**PROBLEM**
The lines from the top of the listing through the one containing "(309, 111) = (777, 266): pink" are to be retyped exactly, with no other lines.

**AVAILABLE DATA**
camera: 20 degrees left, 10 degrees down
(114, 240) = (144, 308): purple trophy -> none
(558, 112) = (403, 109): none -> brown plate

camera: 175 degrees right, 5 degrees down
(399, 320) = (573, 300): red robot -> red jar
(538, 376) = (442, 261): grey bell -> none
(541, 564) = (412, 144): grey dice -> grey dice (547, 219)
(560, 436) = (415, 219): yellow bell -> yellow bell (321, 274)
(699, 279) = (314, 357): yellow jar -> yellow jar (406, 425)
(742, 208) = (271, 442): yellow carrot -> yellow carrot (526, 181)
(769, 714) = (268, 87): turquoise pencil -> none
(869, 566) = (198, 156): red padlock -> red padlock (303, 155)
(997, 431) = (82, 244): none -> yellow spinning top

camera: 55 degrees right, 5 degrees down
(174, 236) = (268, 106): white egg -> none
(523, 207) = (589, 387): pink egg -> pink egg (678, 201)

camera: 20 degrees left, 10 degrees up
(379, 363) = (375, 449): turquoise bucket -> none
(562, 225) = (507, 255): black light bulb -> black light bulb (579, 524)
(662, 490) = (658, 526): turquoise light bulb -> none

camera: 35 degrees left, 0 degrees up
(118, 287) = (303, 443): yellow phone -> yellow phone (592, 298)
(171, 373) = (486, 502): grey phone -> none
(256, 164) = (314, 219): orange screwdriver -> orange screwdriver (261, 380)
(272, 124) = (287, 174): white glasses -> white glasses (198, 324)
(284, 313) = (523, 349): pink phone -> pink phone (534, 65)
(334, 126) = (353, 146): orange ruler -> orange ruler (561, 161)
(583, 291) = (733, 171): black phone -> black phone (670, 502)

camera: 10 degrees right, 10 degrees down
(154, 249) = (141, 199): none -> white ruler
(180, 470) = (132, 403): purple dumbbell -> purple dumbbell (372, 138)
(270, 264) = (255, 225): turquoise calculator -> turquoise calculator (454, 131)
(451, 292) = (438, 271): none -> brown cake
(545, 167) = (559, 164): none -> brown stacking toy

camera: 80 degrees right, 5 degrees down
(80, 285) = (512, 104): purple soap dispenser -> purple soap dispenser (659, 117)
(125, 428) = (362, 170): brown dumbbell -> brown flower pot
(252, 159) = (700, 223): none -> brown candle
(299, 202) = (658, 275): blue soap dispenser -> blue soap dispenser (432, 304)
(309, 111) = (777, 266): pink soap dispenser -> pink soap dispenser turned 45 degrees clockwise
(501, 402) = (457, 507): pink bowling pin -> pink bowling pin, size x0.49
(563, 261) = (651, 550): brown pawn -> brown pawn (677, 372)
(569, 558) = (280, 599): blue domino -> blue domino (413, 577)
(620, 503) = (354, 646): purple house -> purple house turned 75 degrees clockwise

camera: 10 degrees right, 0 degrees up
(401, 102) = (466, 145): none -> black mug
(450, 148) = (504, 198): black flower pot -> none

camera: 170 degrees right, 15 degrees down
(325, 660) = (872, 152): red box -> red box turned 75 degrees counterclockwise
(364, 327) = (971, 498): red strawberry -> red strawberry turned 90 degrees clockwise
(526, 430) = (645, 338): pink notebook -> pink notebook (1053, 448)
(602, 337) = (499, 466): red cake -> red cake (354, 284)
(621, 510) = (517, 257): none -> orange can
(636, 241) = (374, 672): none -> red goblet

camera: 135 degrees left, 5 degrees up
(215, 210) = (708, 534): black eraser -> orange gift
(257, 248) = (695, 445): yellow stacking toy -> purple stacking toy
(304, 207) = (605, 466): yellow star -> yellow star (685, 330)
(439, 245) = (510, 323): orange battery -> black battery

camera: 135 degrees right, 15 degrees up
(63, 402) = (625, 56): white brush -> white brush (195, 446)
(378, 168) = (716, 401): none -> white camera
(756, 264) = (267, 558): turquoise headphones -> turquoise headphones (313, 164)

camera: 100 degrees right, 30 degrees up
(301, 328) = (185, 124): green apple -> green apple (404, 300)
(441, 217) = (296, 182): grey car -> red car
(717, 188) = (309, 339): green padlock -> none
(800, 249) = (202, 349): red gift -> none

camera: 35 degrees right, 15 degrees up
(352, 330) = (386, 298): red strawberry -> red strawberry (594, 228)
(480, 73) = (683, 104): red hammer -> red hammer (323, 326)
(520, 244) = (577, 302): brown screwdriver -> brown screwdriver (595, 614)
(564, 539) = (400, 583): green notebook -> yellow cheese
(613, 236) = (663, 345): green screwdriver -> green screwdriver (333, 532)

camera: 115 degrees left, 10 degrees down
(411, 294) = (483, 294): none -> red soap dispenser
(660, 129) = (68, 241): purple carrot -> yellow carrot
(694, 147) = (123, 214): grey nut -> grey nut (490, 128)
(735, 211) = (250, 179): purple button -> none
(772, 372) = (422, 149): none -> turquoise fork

**ANSWER BELOW**
camera: 20 degrees left, 10 degrees down
(114, 240) = (144, 308): purple trophy -> none
(558, 112) = (403, 109): none -> brown plate

camera: 175 degrees right, 5 degrees down
(399, 320) = (573, 300): red robot -> red jar
(538, 376) = (442, 261): grey bell -> none
(541, 564) = (412, 144): grey dice -> grey dice (547, 219)
(560, 436) = (415, 219): yellow bell -> yellow bell (321, 274)
(699, 279) = (314, 357): yellow jar -> yellow jar (406, 425)
(742, 208) = (271, 442): yellow carrot -> yellow carrot (526, 181)
(769, 714) = (268, 87): turquoise pencil -> none
(869, 566) = (198, 156): red padlock -> red padlock (303, 155)
(997, 431) = (82, 244): none -> yellow spinning top

camera: 55 degrees right, 5 degrees down
(174, 236) = (268, 106): white egg -> none
(523, 207) = (589, 387): pink egg -> pink egg (678, 201)

camera: 20 degrees left, 10 degrees up
(379, 363) = (375, 449): turquoise bucket -> none
(562, 225) = (507, 255): black light bulb -> black light bulb (579, 524)
(662, 490) = (658, 526): turquoise light bulb -> none

camera: 35 degrees left, 0 degrees up
(118, 287) = (303, 443): yellow phone -> yellow phone (592, 298)
(171, 373) = (486, 502): grey phone -> none
(256, 164) = (314, 219): orange screwdriver -> orange screwdriver (261, 380)
(272, 124) = (287, 174): white glasses -> white glasses (198, 324)
(284, 313) = (523, 349): pink phone -> pink phone (534, 65)
(334, 126) = (353, 146): orange ruler -> orange ruler (561, 161)
(583, 291) = (733, 171): black phone -> black phone (670, 502)

camera: 10 degrees right, 10 degrees down
(154, 249) = (141, 199): none -> white ruler
(180, 470) = (132, 403): purple dumbbell -> purple dumbbell (372, 138)
(270, 264) = (255, 225): turquoise calculator -> turquoise calculator (454, 131)
(451, 292) = (438, 271): none -> brown cake
(545, 167) = (559, 164): none -> brown stacking toy

camera: 80 degrees right, 5 degrees down
(80, 285) = (512, 104): purple soap dispenser -> purple soap dispenser (659, 117)
(125, 428) = (362, 170): brown dumbbell -> brown flower pot
(252, 159) = (700, 223): none -> brown candle
(299, 202) = (658, 275): blue soap dispenser -> blue soap dispenser (432, 304)
(309, 111) = (777, 266): pink soap dispenser -> pink soap dispenser turned 45 degrees clockwise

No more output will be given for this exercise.